# PROBLEM TO SOLVE
When copying the data, keep every line exactly the same.

# DATA SHOWN
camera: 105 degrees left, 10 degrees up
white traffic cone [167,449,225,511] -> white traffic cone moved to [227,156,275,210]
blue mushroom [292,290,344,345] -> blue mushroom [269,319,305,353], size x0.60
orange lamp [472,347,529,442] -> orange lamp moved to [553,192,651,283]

# ANSWER SPACE
camera: 105 degrees left, 10 degrees up
white traffic cone [167,449,225,511] -> white traffic cone moved to [227,156,275,210]
blue mushroom [292,290,344,345] -> blue mushroom [269,319,305,353], size x0.60
orange lamp [472,347,529,442] -> orange lamp moved to [553,192,651,283]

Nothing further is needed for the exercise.